● **PROBLEM STATEMENT**: Please repeat nothing except the lines from the one containing "RGB pin G: 2 -> 8" through the end of the records, exactly and without pictures.

□ □ □

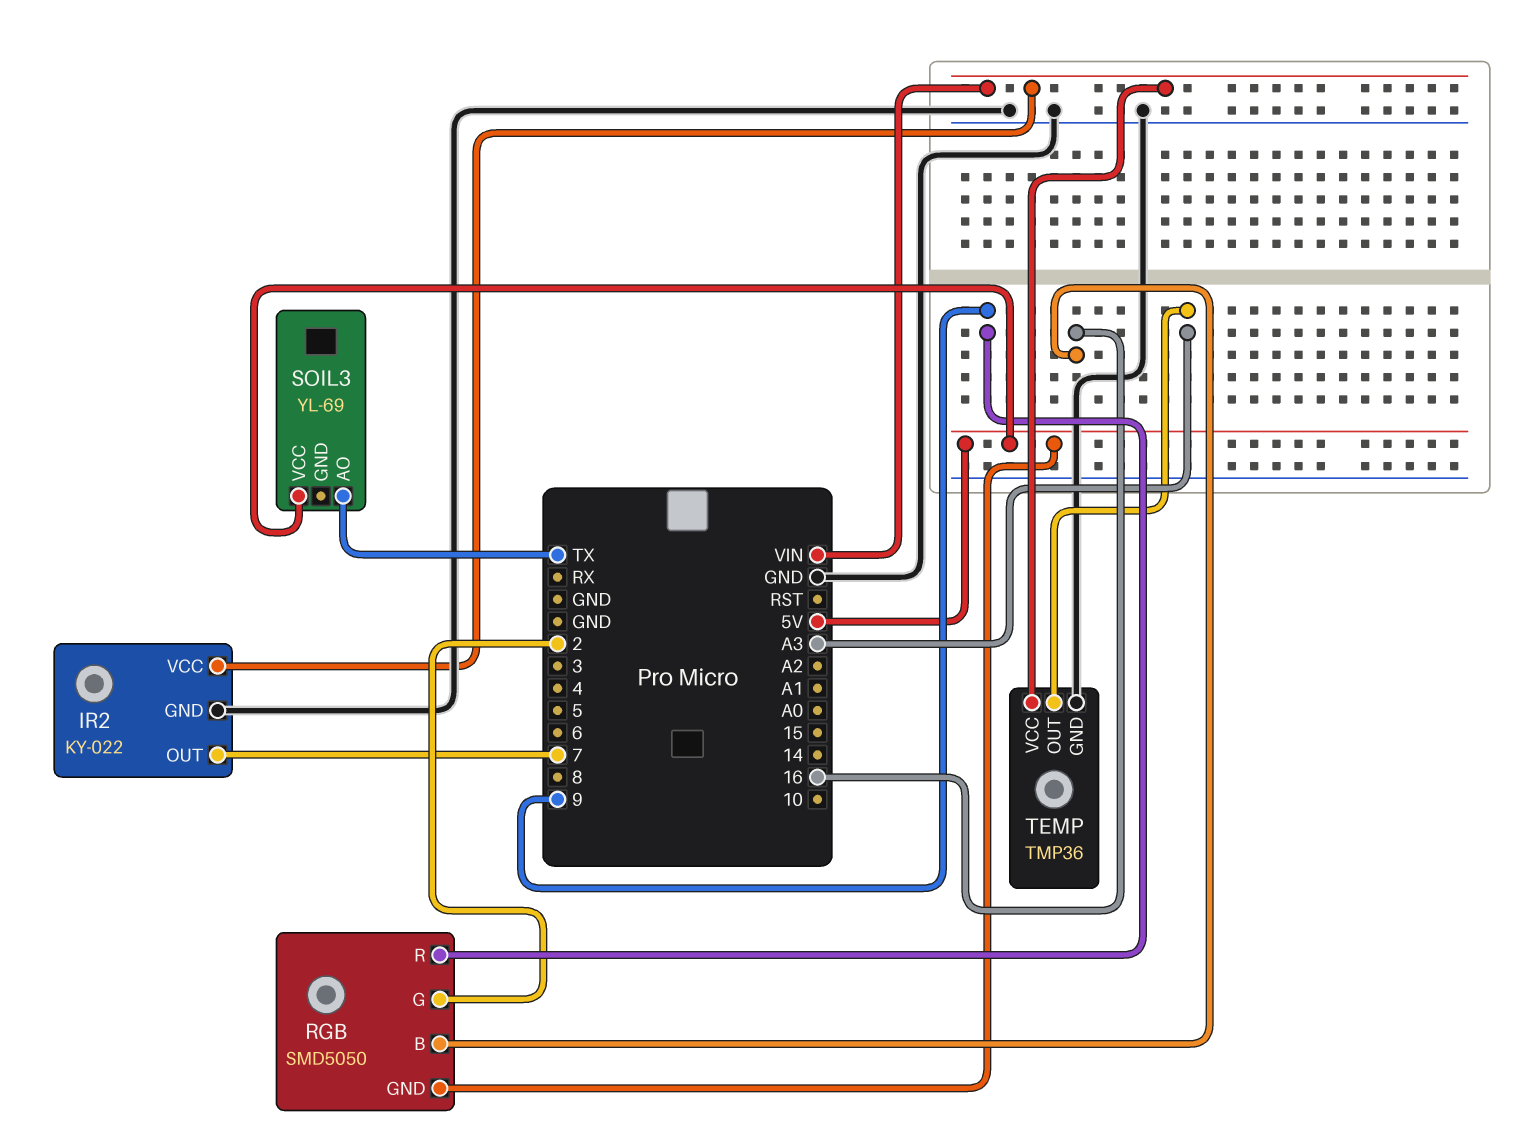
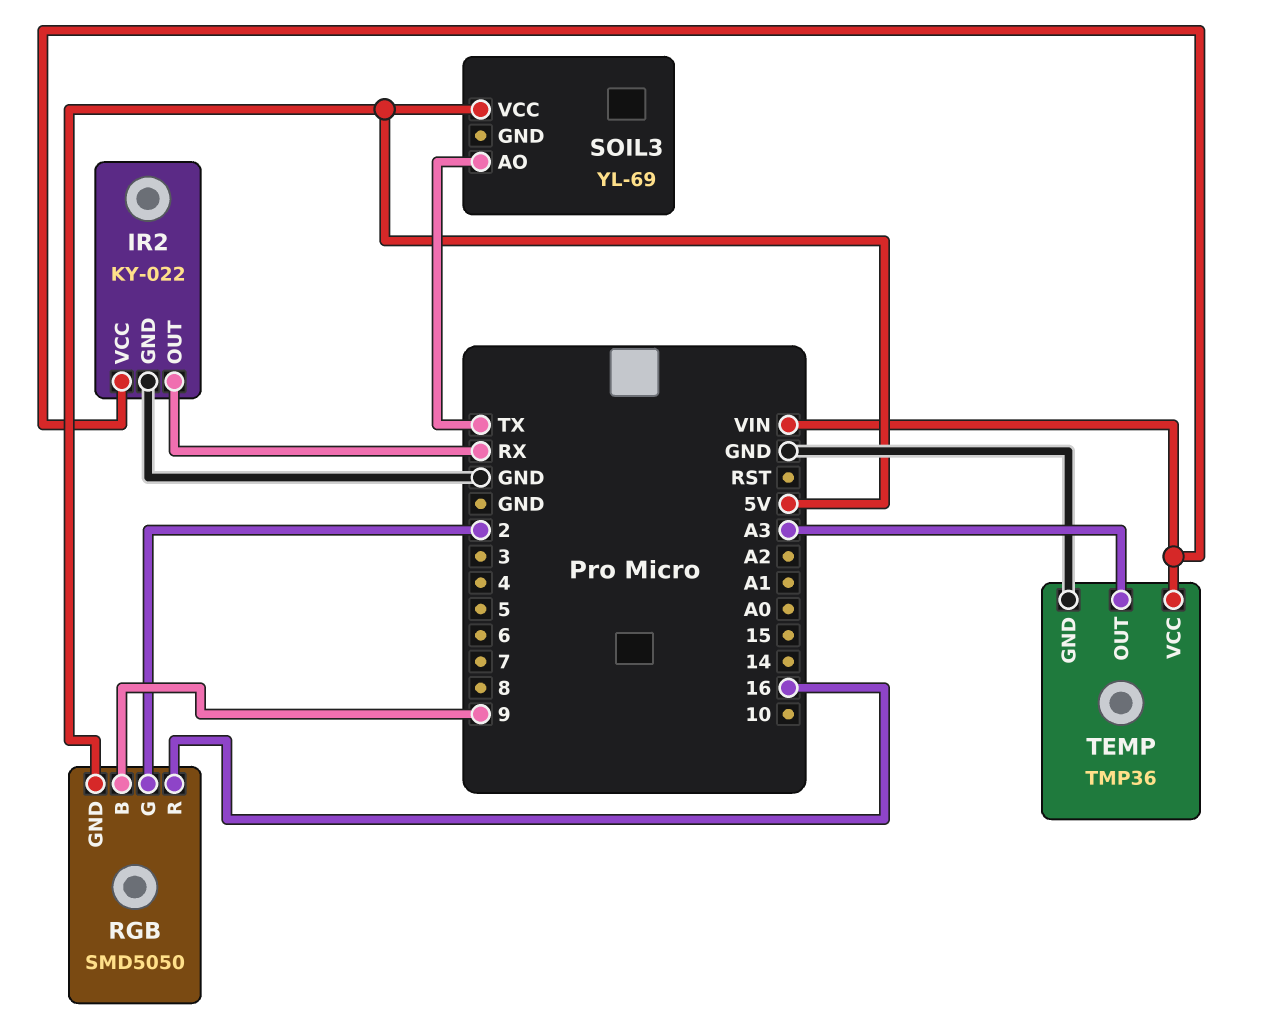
IR2 pin OUT: 7 -> RX
RGB pin B: 16 -> 9
RGB pin R: 9 -> 16

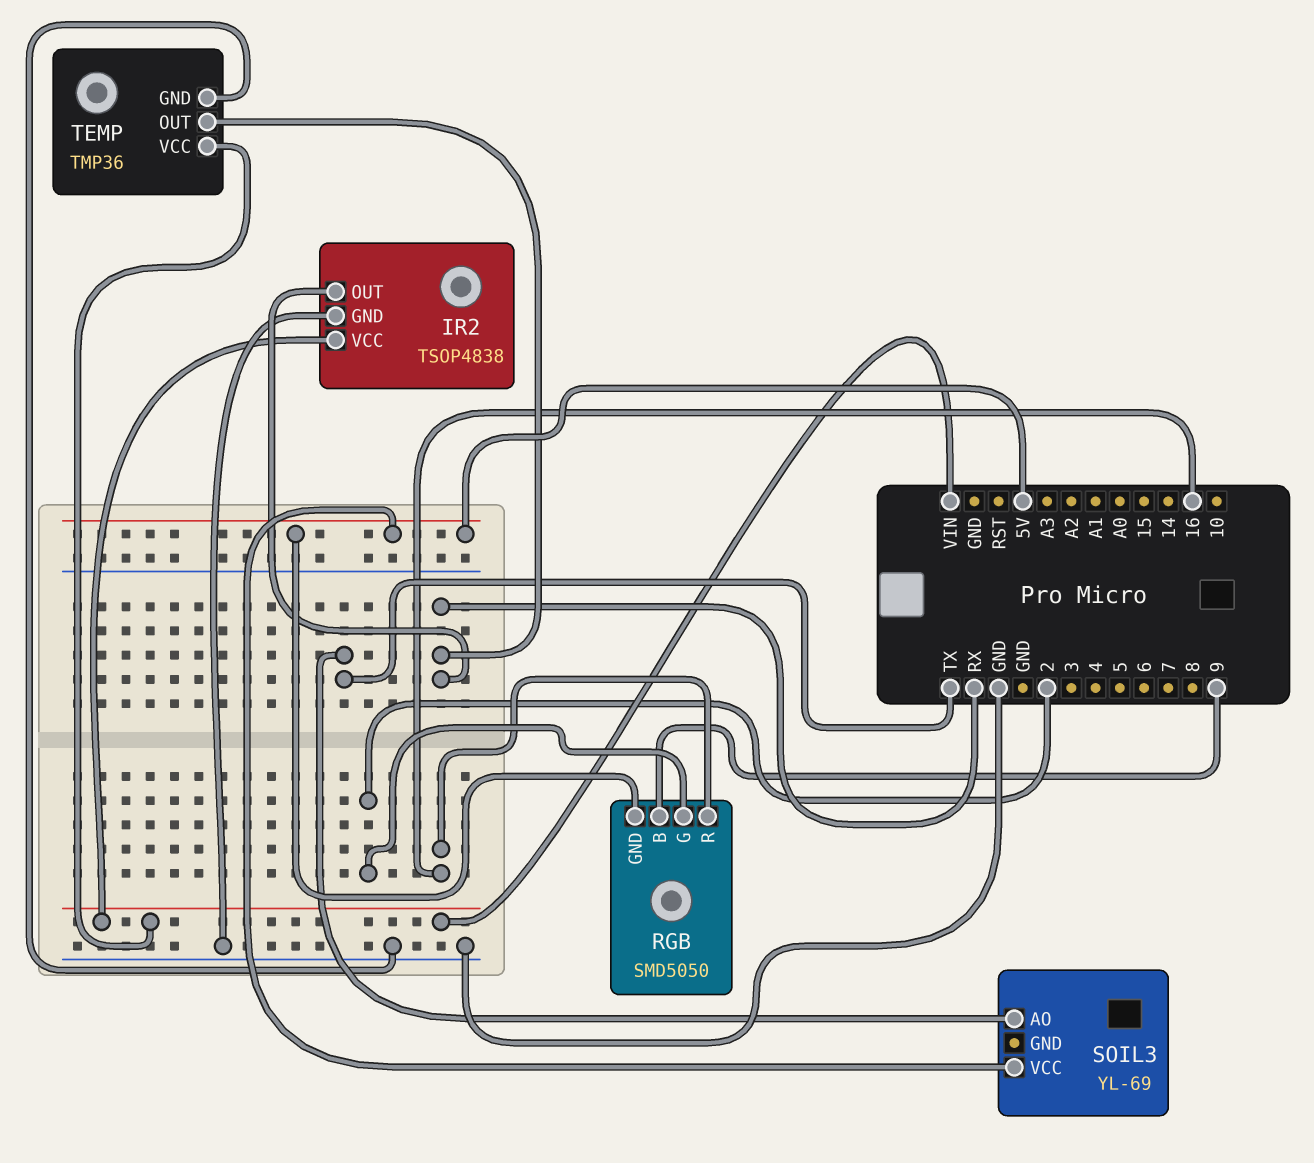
IR2: KY-022 -> TSOP4838
TEMP pin OUT: A3 -> RX

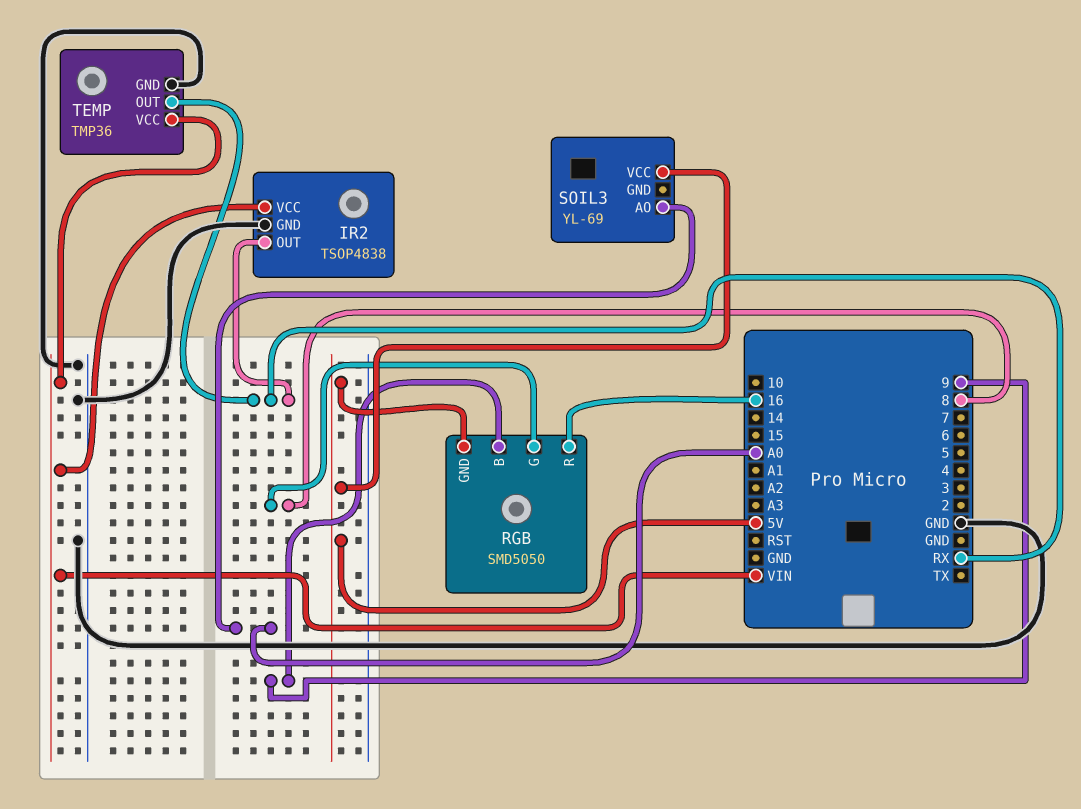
RGB pin G: 2 -> 8
SOIL3 pin AO: TX -> A0

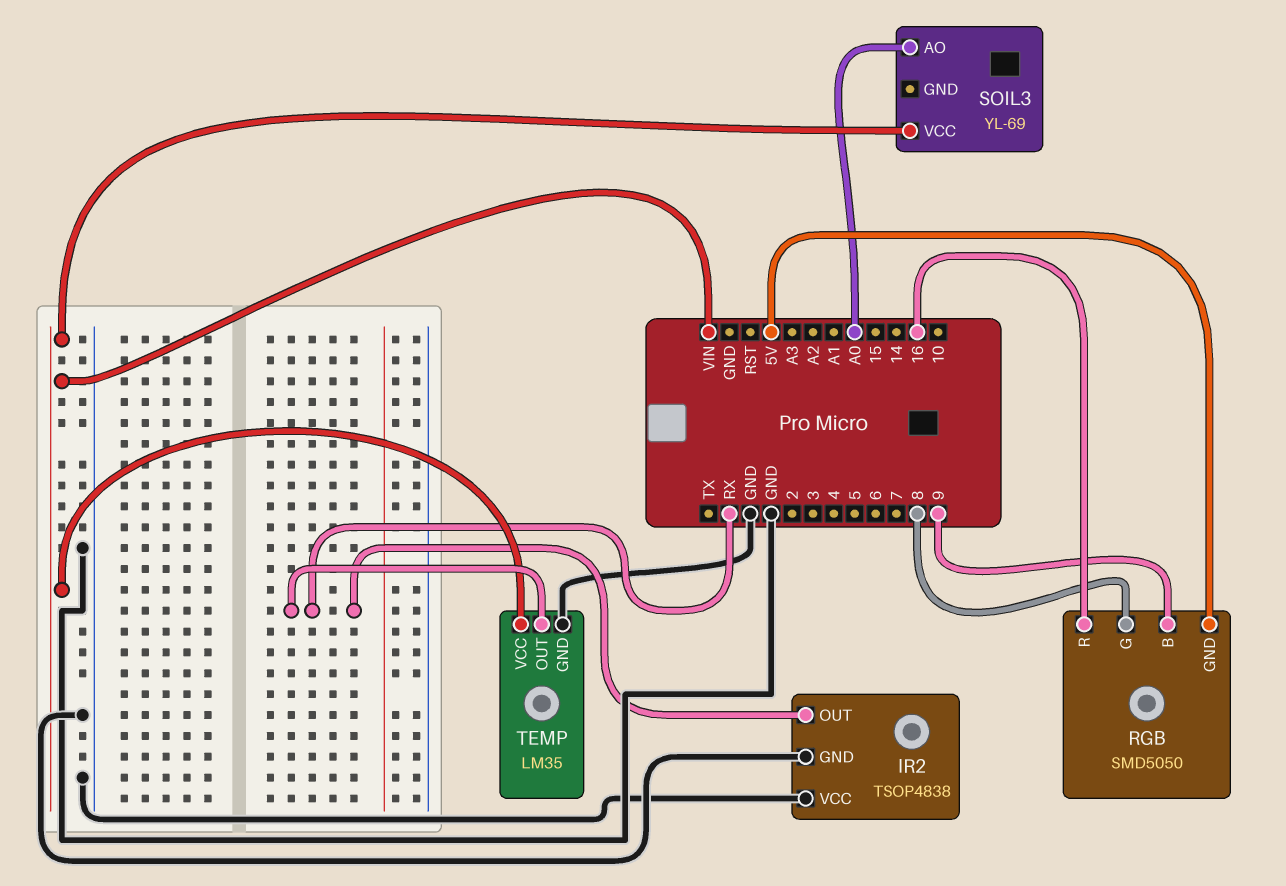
IR2 pin VCC: VIN -> GND
SOIL3 pin VCC: 5V -> VIN
TEMP: TMP36 -> LM35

□ □ □

● **YOUR SOLUTION**:
RGB pin G: 2 -> 8
SOIL3 pin AO: TX -> A0

IR2 pin VCC: VIN -> GND
SOIL3 pin VCC: 5V -> VIN
TEMP: TMP36 -> LM35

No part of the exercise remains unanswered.